Data for the task Block Start

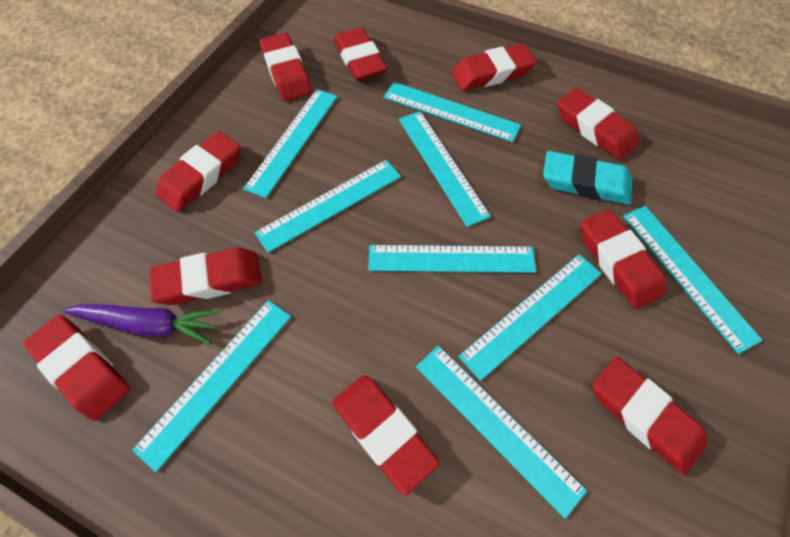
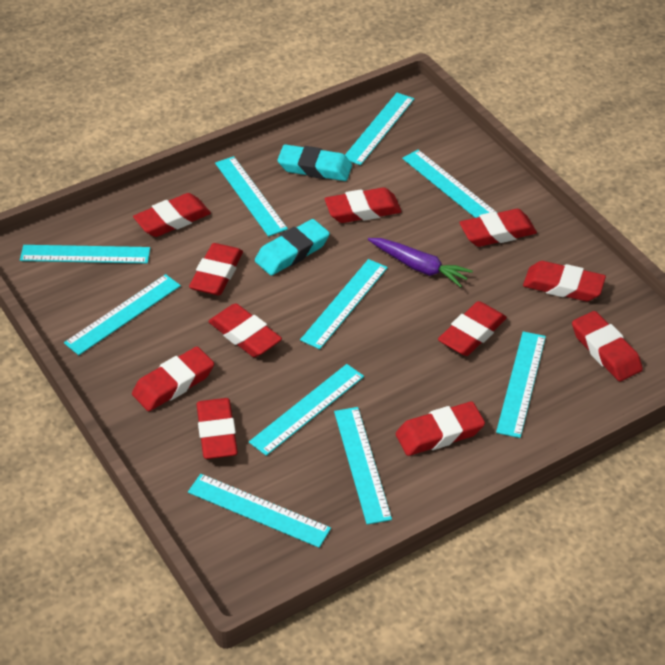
red eraser: 10 -> 11
turquoise eraser: 1 -> 2
turquoise ruler: 9 -> 10

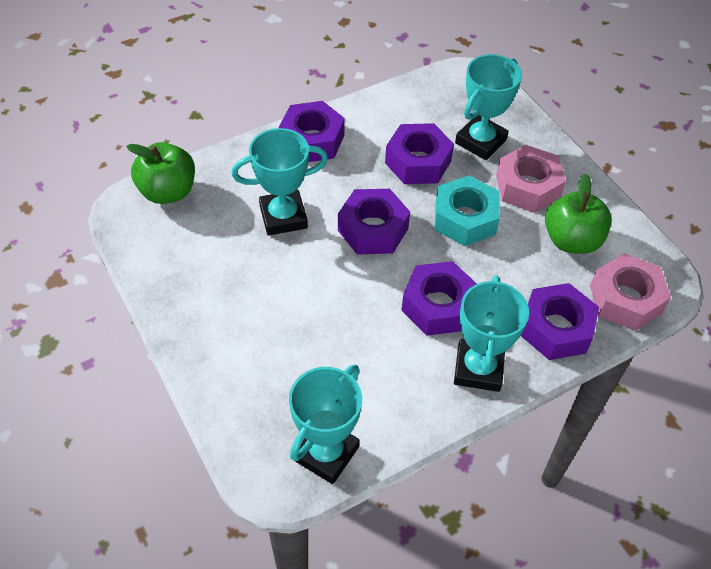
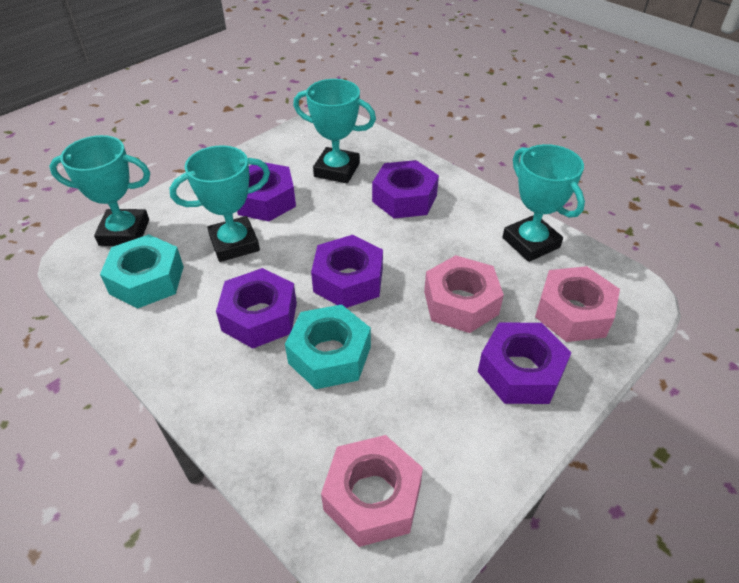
green apple: 2 -> 0
pink nut: 2 -> 3
turquoise nut: 1 -> 2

Data for the task Block End

> [Exercise directions] What is needed is the data above, retyped exactly, with every picture left out.

> [Solution for this task]
red eraser: 10 -> 11
turquoise eraser: 1 -> 2
turquoise ruler: 9 -> 10

green apple: 2 -> 0
pink nut: 2 -> 3
turquoise nut: 1 -> 2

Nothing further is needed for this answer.